▶ **WHAT YOU SHOULD DO**: Please repeat every record exactly, leaving out any pictures.

(Image sequences with motion text)
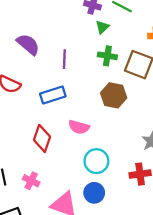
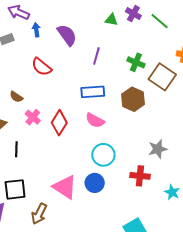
green triangle: (102, 27) -> (111, 20), moved, turned 40
blue rectangle: (53, 95) -> (93, 92), moved
pink cross: (31, 181) -> (33, 117), moved

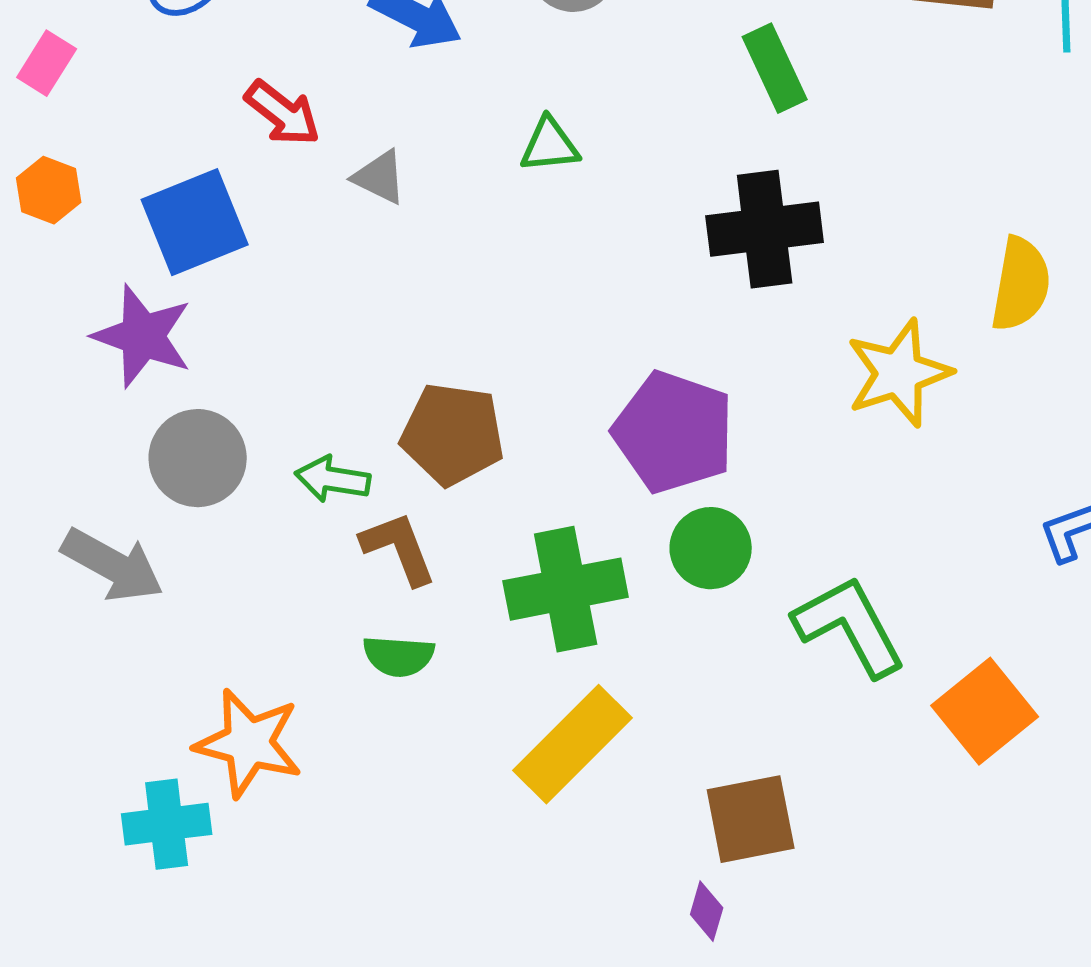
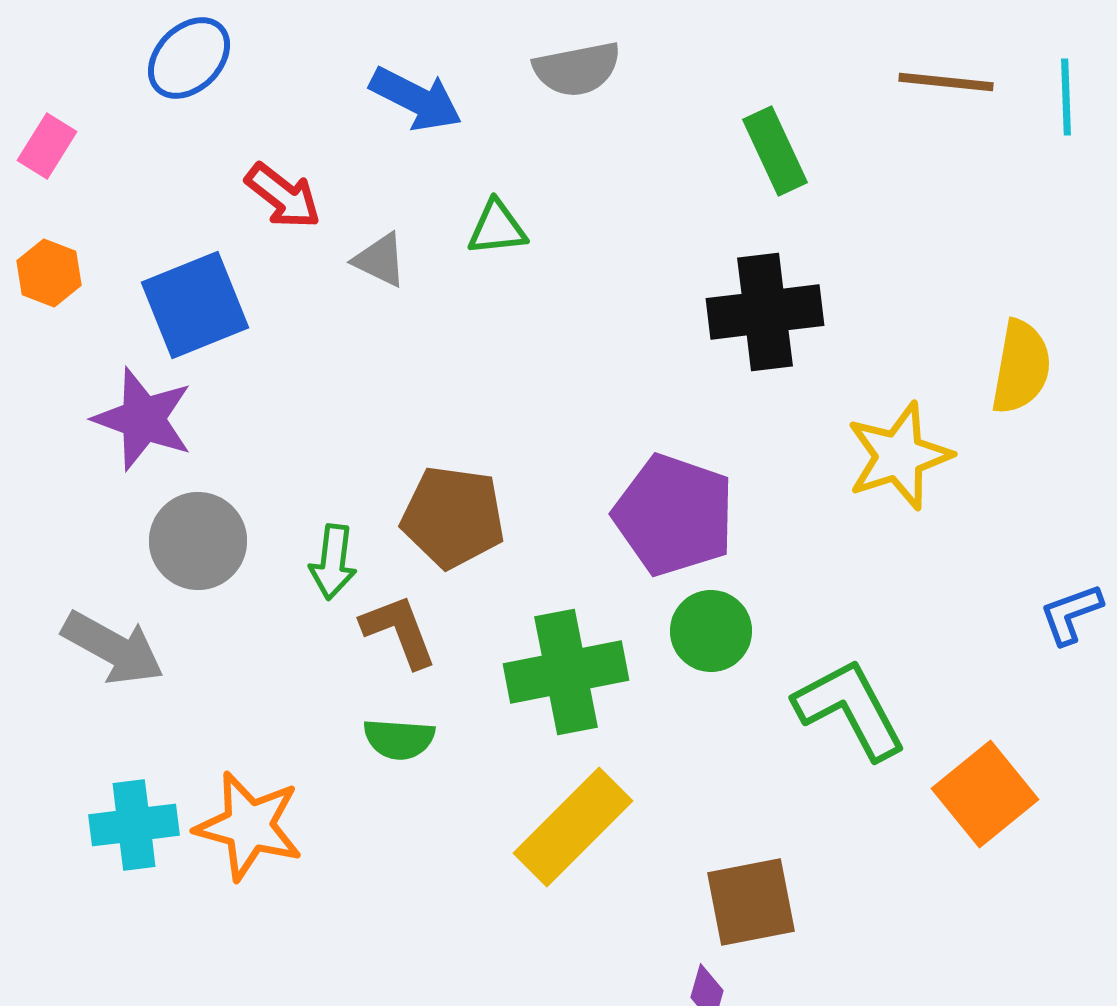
green triangle: (550, 145) -> (497, 228), moved
green arrow: (333, 479) -> (333, 562), turned -92
cyan cross: (167, 824) -> (134, 825), moved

▶ **EXERCISE SOLUTION**:
green triangle: (102, 27) -> (111, 20), moved, turned 40
blue rectangle: (53, 95) -> (93, 92), moved
pink cross: (31, 181) -> (33, 117), moved

green triangle: (550, 145) -> (497, 228), moved
green arrow: (333, 479) -> (333, 562), turned -92
cyan cross: (167, 824) -> (134, 825), moved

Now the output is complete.